Exercise prompt ▸ Repeat the data that follows exactly, starting at the line with "(906, 209) = (684, 164): blue" and ending at the line with "camera: 175 degrees left, 10 degrees down", and leave out every picture.
========================================================================
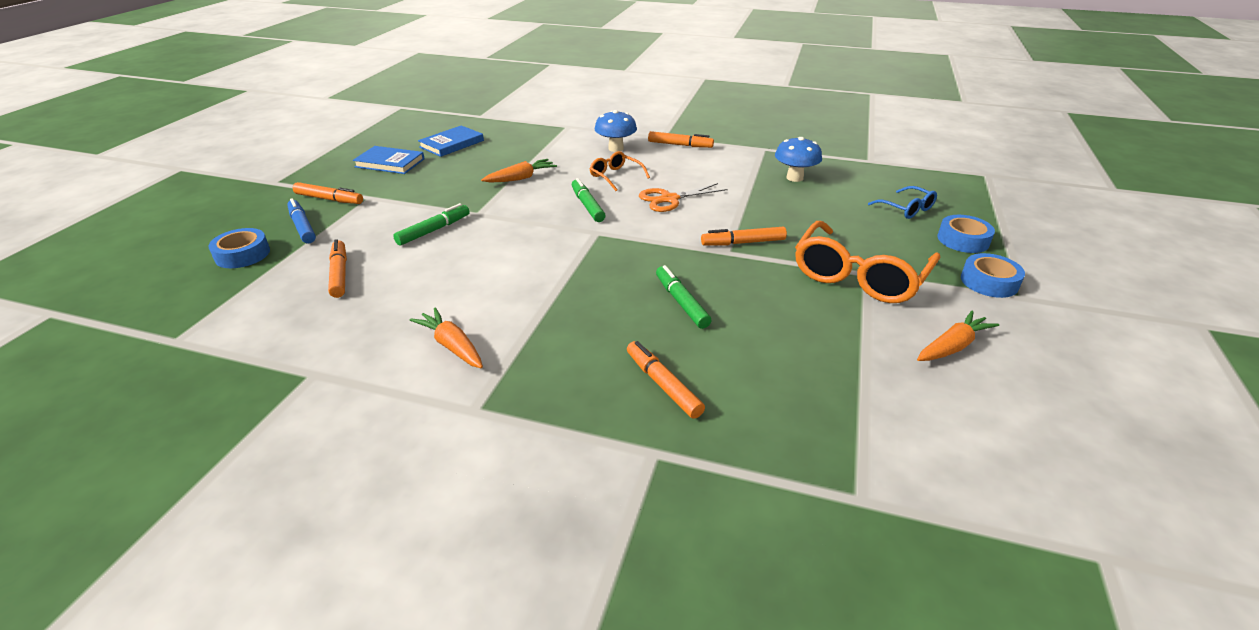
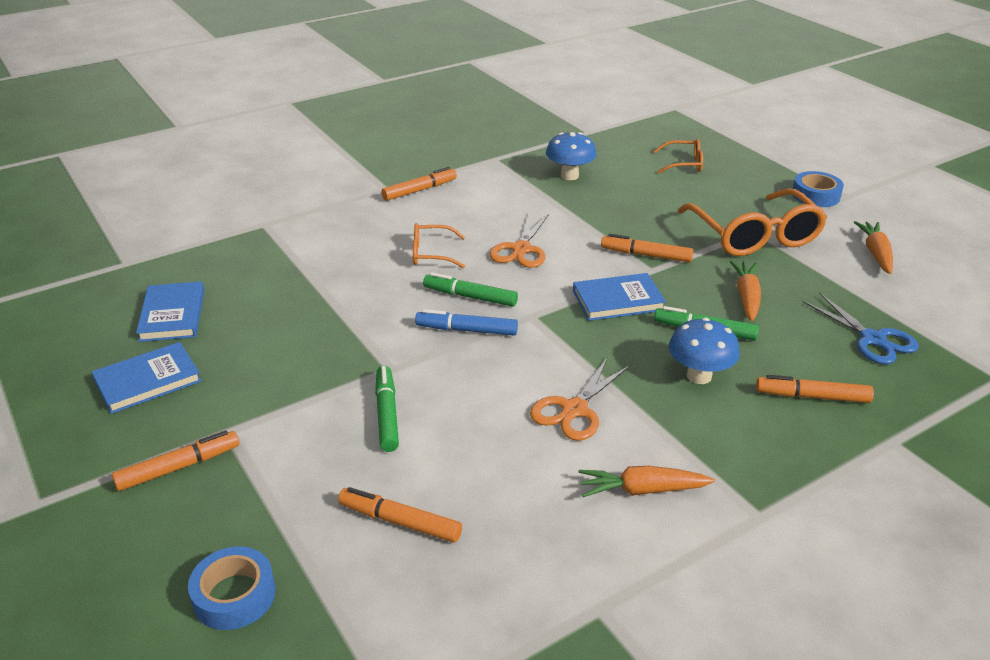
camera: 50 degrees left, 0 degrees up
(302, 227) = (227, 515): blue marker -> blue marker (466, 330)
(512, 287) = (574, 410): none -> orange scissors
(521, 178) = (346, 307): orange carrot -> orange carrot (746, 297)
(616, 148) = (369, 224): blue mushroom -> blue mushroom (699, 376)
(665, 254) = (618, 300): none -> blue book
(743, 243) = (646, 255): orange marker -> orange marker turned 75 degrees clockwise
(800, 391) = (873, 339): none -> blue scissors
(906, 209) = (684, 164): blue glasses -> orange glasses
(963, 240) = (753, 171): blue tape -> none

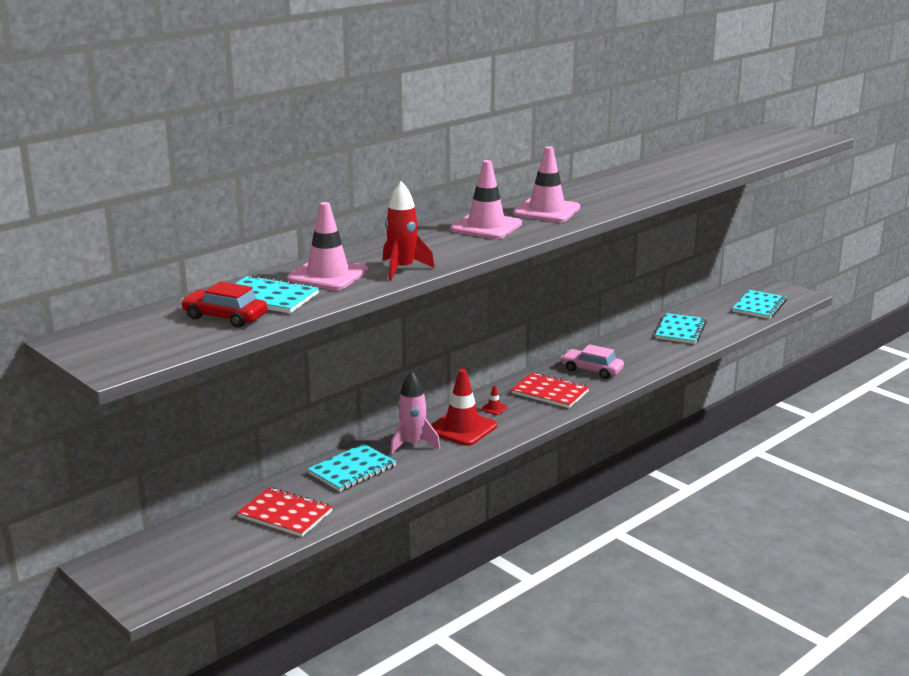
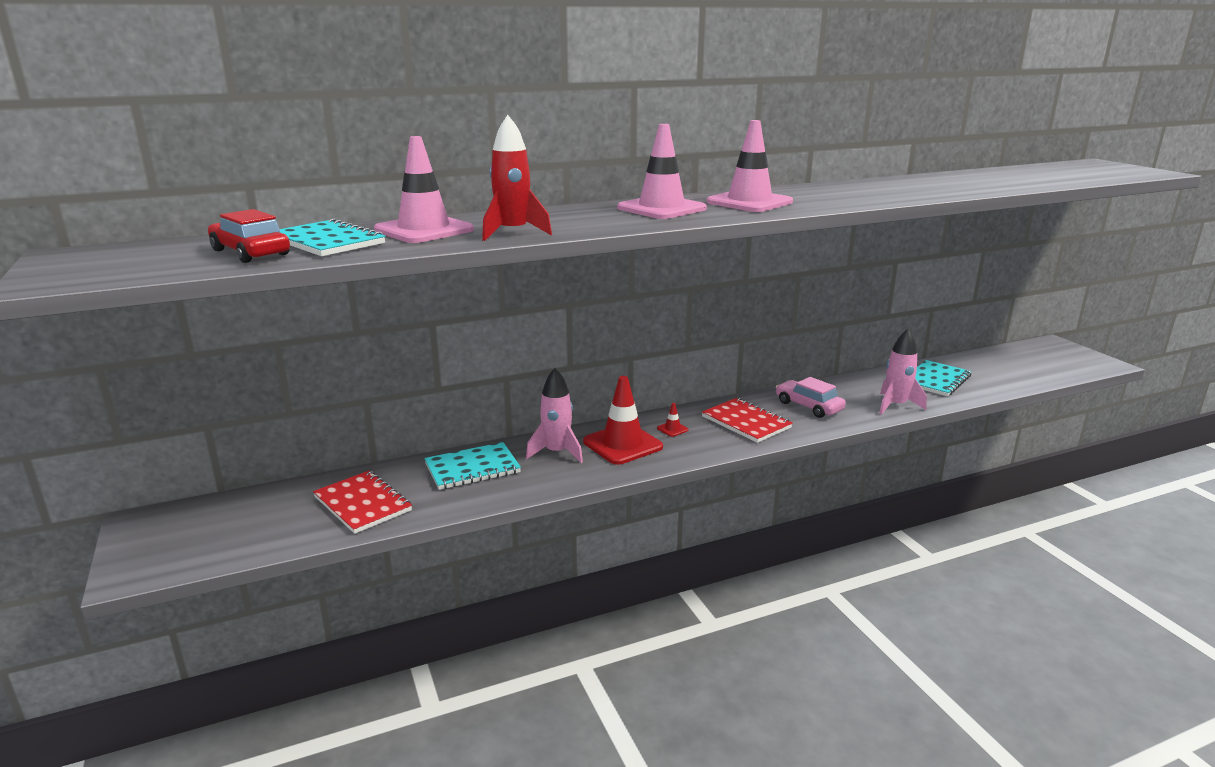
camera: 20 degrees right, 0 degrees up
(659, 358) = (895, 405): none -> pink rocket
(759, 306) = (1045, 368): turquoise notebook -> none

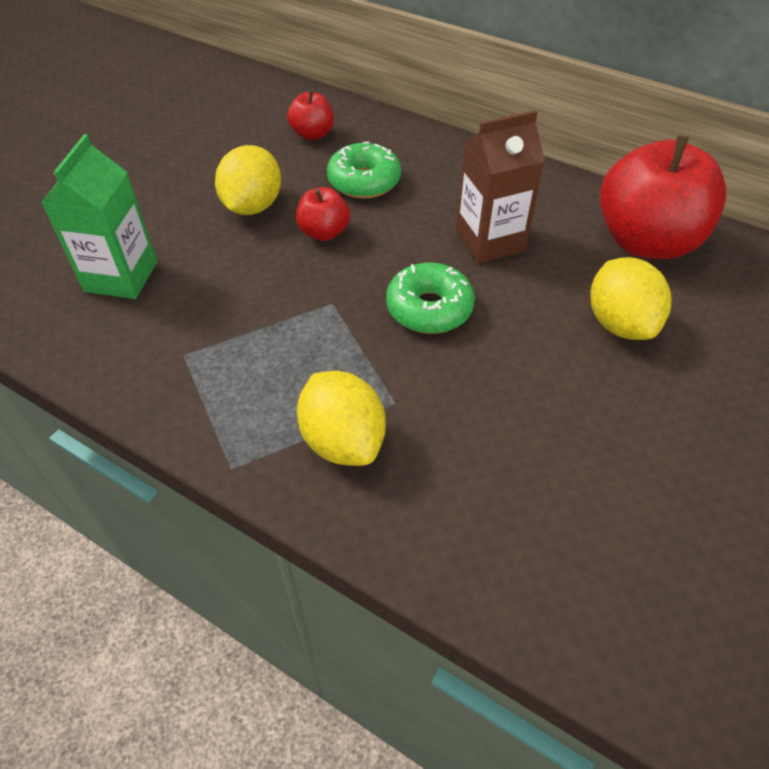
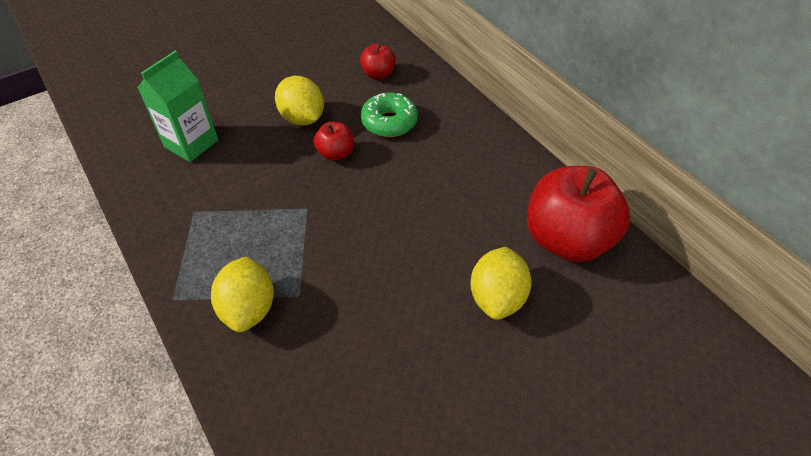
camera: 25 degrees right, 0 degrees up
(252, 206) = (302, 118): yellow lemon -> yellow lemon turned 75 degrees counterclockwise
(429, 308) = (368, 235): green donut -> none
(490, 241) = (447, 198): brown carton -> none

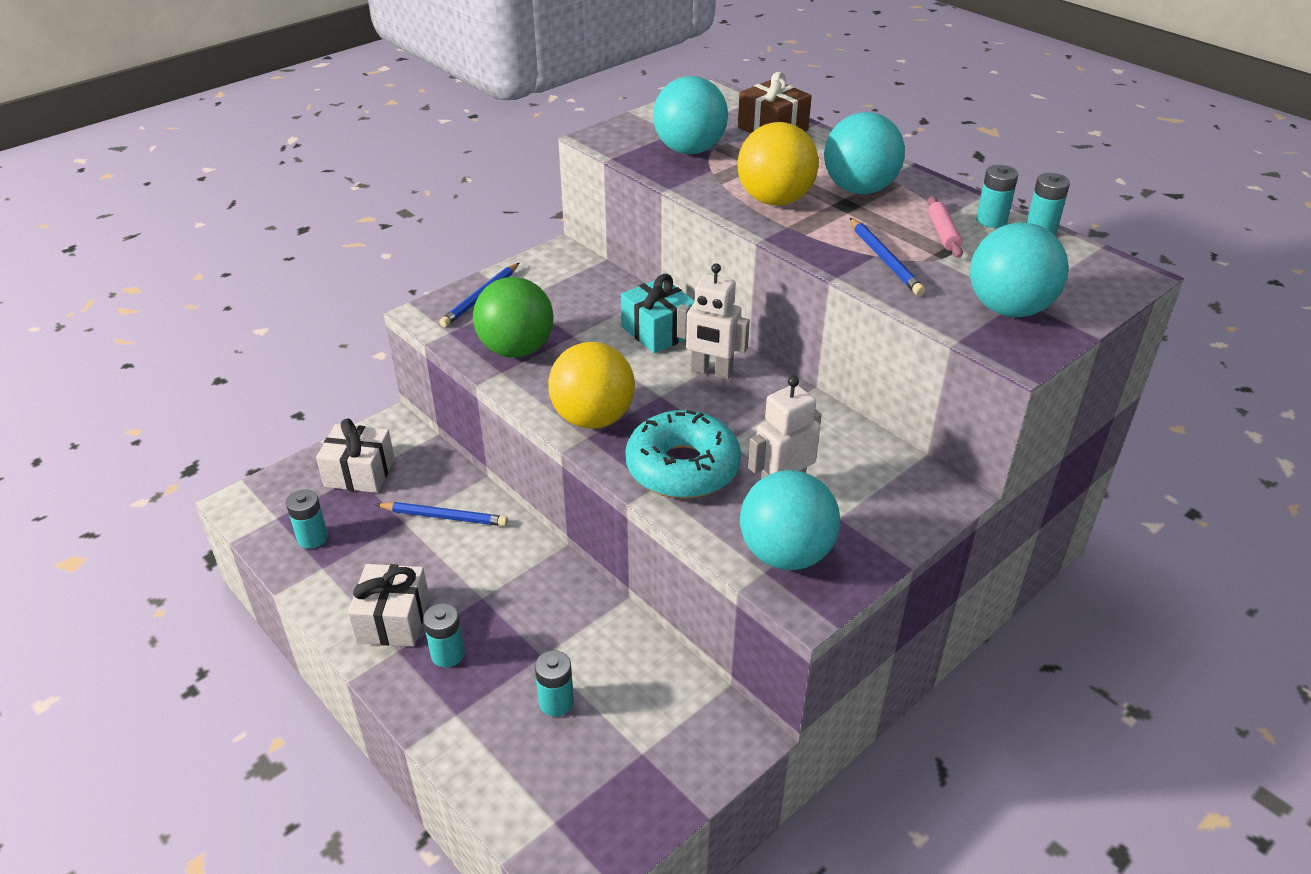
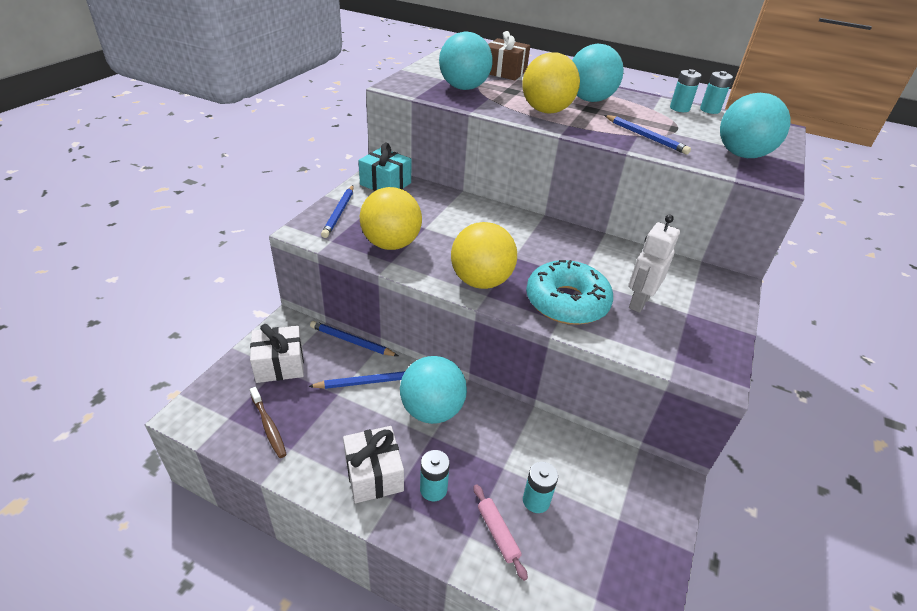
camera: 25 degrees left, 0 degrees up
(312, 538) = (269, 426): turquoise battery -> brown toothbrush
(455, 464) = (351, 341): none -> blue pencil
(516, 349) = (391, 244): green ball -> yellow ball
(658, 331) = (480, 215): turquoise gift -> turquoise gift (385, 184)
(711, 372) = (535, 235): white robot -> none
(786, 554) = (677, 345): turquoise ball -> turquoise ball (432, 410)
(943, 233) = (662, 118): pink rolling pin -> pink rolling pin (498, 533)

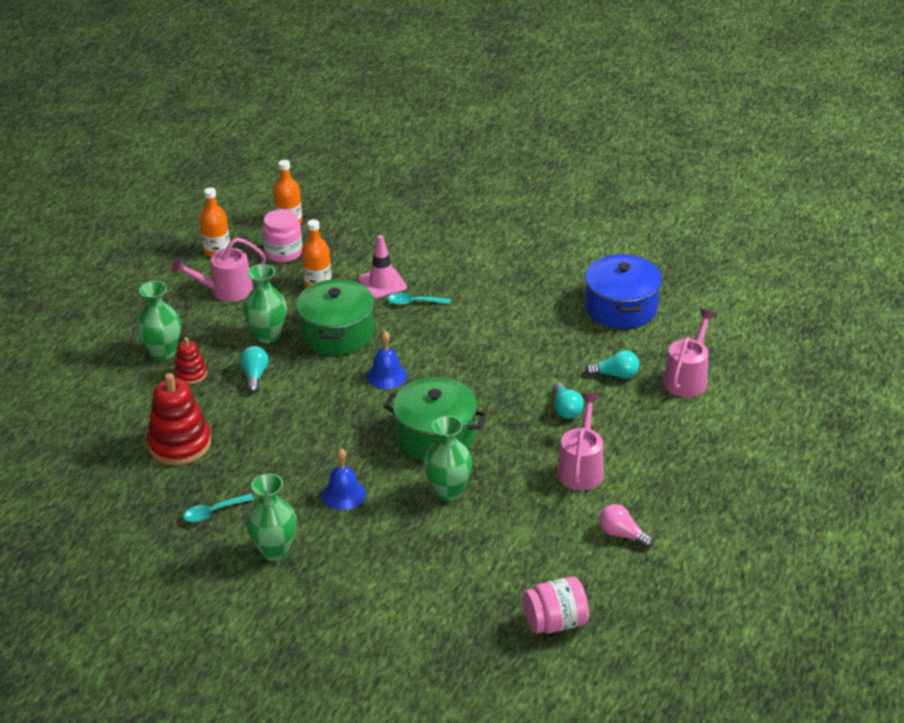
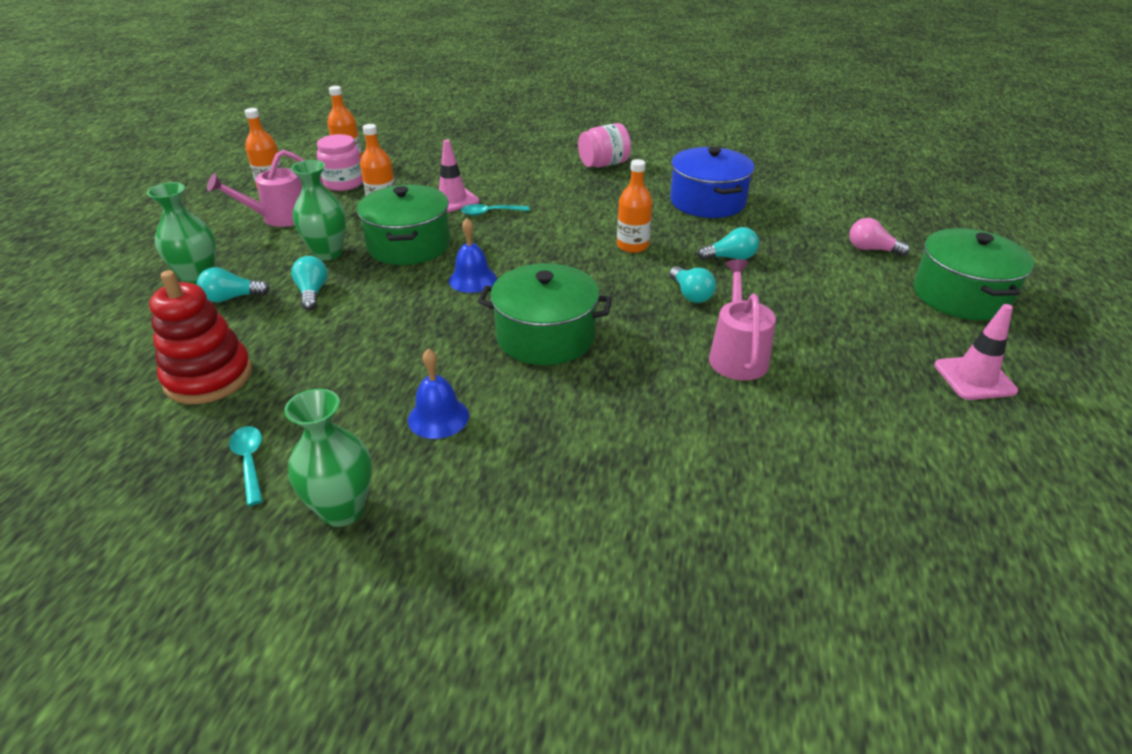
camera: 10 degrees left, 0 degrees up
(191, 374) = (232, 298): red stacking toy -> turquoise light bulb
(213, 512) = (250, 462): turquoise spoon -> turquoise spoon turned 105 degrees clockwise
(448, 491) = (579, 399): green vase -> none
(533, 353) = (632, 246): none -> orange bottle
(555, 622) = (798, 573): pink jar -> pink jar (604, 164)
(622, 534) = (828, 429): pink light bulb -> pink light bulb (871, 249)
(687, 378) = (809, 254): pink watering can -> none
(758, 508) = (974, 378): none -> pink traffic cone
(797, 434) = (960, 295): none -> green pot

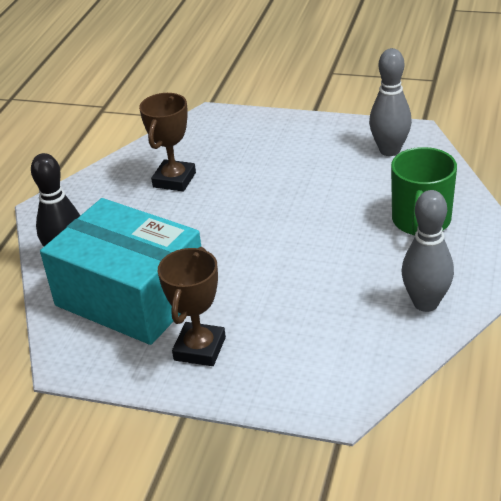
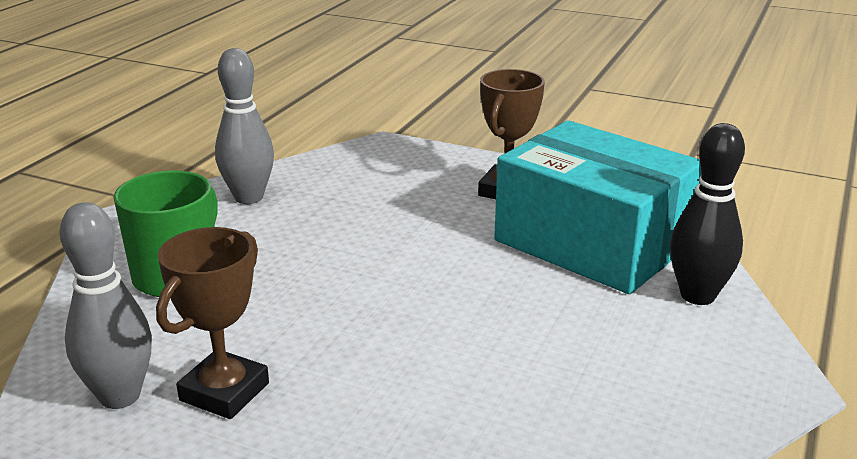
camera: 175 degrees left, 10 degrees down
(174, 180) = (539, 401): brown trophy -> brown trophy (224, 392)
========================================================================
Written answer ▸
(906, 209) = (684, 164): blue glasses -> orange glasses
(963, 240) = (753, 171): blue tape -> none

camera: 20 degrees right, 0 degrees up
(659, 358) = (895, 405): none -> pink rocket
(759, 306) = (1045, 368): turquoise notebook -> none

camera: 25 degrees right, 0 degrees up
(252, 206) = (302, 118): yellow lemon -> yellow lemon turned 75 degrees counterclockwise
(429, 308) = (368, 235): green donut -> none
(490, 241) = (447, 198): brown carton -> none

camera: 25 degrees left, 0 degrees up
(312, 538) = (269, 426): turquoise battery -> brown toothbrush
(455, 464) = (351, 341): none -> blue pencil
(516, 349) = (391, 244): green ball -> yellow ball
(658, 331) = (480, 215): turquoise gift -> turquoise gift (385, 184)
(711, 372) = (535, 235): white robot -> none
(786, 554) = (677, 345): turquoise ball -> turquoise ball (432, 410)
(943, 233) = (662, 118): pink rolling pin -> pink rolling pin (498, 533)

camera: 10 degrees left, 0 degrees up
(191, 374) = (232, 298): red stacking toy -> turquoise light bulb
(213, 512) = (250, 462): turquoise spoon -> turquoise spoon turned 105 degrees clockwise
(448, 491) = (579, 399): green vase -> none
(533, 353) = (632, 246): none -> orange bottle
(555, 622) = (798, 573): pink jar -> pink jar (604, 164)
(622, 534) = (828, 429): pink light bulb -> pink light bulb (871, 249)
(687, 378) = (809, 254): pink watering can -> none
(758, 508) = (974, 378): none -> pink traffic cone
(797, 434) = (960, 295): none -> green pot

camera: 175 degrees left, 10 degrees down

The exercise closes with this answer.